## GIVEN PROBLEM
Copy out every line of the records word for word, but leave out the pictures.

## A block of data
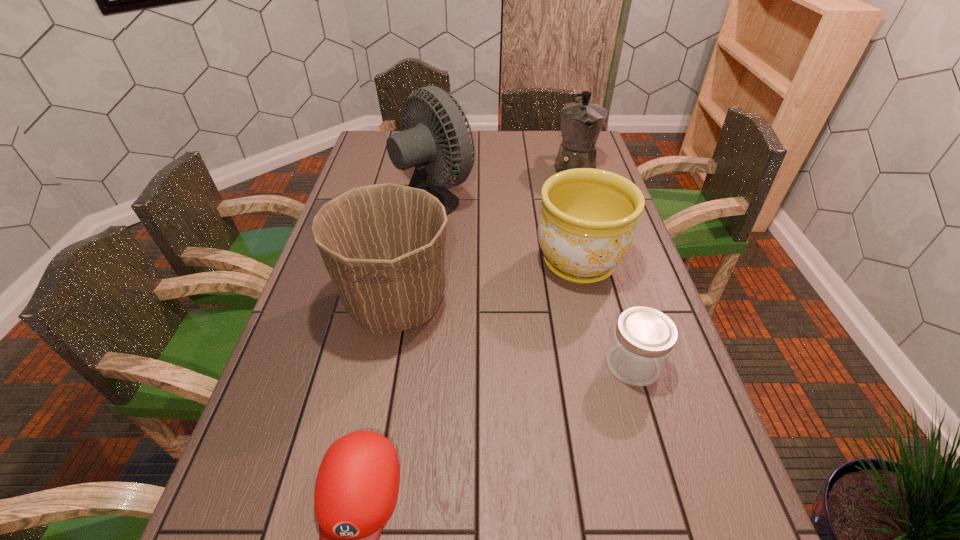
Identify the location of free space between the fifth tallest object and the fourth tallest object. (606, 314).

Identify the location of vacant space that is in between the fan and the jar. Image resolution: width=960 pixels, height=540 pixels. (531, 282).

Find the location of `vacant area that lies between the jar and the tallest object`. vacant area that lies between the jar and the tallest object is located at coordinates (531, 282).

The image size is (960, 540). I want to click on free space that is in between the fan and the jar, so click(531, 282).

Find the location of a particular element. This screenshot has width=960, height=540. vacant region between the tallest object and the coffeepot is located at coordinates (501, 183).

Where is `free space between the shorter flowerpot and the tallest object`? free space between the shorter flowerpot and the tallest object is located at coordinates (504, 231).

What are the coordinates of `object that stands as the closest to the tallest object` in the screenshot? It's located at (587, 224).

You are a GUI agent. You are given a task and a screenshot of the screen. Output one action in this format:
    pyautogui.click(x=<x>, y=<y>)
    Task: Click on the fifth closest object to the coffeepot
    The width and height of the screenshot is (960, 540).
    Given the screenshot: What is the action you would take?
    pyautogui.click(x=357, y=485)

You are a GUI agent. You are given a task and a screenshot of the screen. Output one action in this format:
    pyautogui.click(x=<x>, y=<y>)
    Task: Click on the blank area in the image that satisfies the following two spatial constraints: 1. on the pouring side of the coffeepot; 2. in front of the tallest object to direct airflow
    
    Given the screenshot: What is the action you would take?
    pyautogui.click(x=584, y=199)

You are a GUI agent. You are given a task and a screenshot of the screen. Output one action in this format:
    pyautogui.click(x=<x>, y=<y>)
    Task: Click on the vacant area that satisfies the following two spatial constraints: 1. in front of the tallest object to direct airflow; 2. on the back side of the fourth tallest object
    This screenshot has height=540, width=960.
    Given the screenshot: What is the action you would take?
    [x=420, y=263]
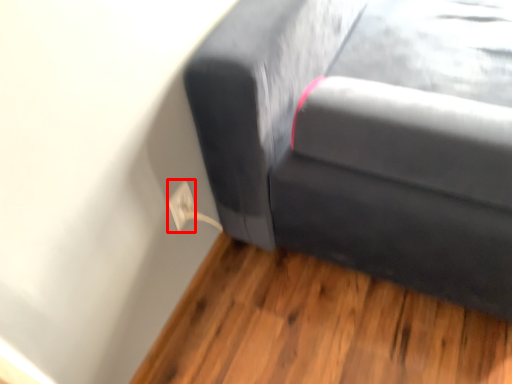
Question: From the image's perspective, considering the relative positions of electric outlet (annotated by the red box) and studio couch in the image provided, where is electric outlet (annotated by the red box) located with respect to the staircase?

Choices:
 (A) below
 (B) above

Answer: (B)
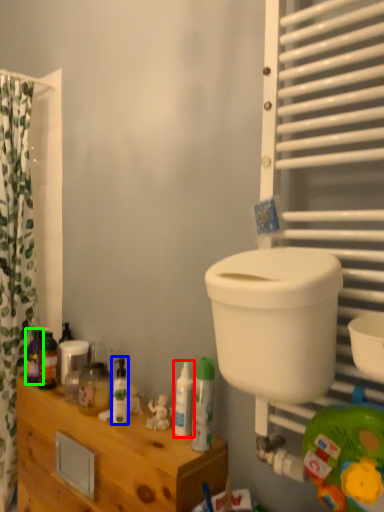
Question: Which object is positioned farthest from toiletry (highlighted by a red box)? Select from toiletry (highlighted by a blue box) and toiletry (highlighted by a green box).

Choices:
 (A) toiletry
 (B) toiletry

Answer: (B)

## EXERCISE RESPONSE
Identify the location of free space between the fifth tallest object and the fourth tallest object. (606, 314).

Identify the location of vacant space that is in between the fan and the jar. Image resolution: width=960 pixels, height=540 pixels. (531, 282).

Find the location of `vacant area that lies between the jar and the tallest object`. vacant area that lies between the jar and the tallest object is located at coordinates (531, 282).

The image size is (960, 540). I want to click on free space that is in between the fan and the jar, so click(531, 282).

Find the location of a particular element. This screenshot has width=960, height=540. vacant region between the tallest object and the coffeepot is located at coordinates (501, 183).

Where is `free space between the shorter flowerpot and the tallest object`? free space between the shorter flowerpot and the tallest object is located at coordinates (504, 231).

What are the coordinates of `object that stands as the closest to the tallest object` in the screenshot? It's located at (587, 224).

You are a GUI agent. You are given a task and a screenshot of the screen. Output one action in this format:
    pyautogui.click(x=<x>, y=<y>)
    Task: Click on the fifth closest object to the coffeepot
    The width and height of the screenshot is (960, 540).
    Given the screenshot: What is the action you would take?
    pyautogui.click(x=357, y=485)

You are a GUI agent. You are given a task and a screenshot of the screen. Output one action in this format:
    pyautogui.click(x=<x>, y=<y>)
    Task: Click on the blank area in the image that satisfies the following two spatial constraints: 1. on the pouring side of the coffeepot; 2. in front of the tallest object to direct airflow
    
    Given the screenshot: What is the action you would take?
    pyautogui.click(x=584, y=199)

You are a GUI agent. You are given a task and a screenshot of the screen. Output one action in this format:
    pyautogui.click(x=<x>, y=<y>)
    Task: Click on the vacant area that satisfies the following two spatial constraints: 1. in front of the tallest object to direct airflow; 2. on the back side of the fourth tallest object
    This screenshot has height=540, width=960.
    Given the screenshot: What is the action you would take?
    [x=420, y=263]
Question: From the image's perspective, considering the relative positions of electric outlet (annotated by the red box) and studio couch in the image provided, where is electric outlet (annotated by the red box) located with respect to the staircase?

Choices:
 (A) below
 (B) above

Answer: (B)
Question: Which object is positioned farthest from toiletry (highlighted by a red box)? Select from toiletry (highlighted by a blue box) and toiletry (highlighted by a green box).

Choices:
 (A) toiletry
 (B) toiletry

Answer: (B)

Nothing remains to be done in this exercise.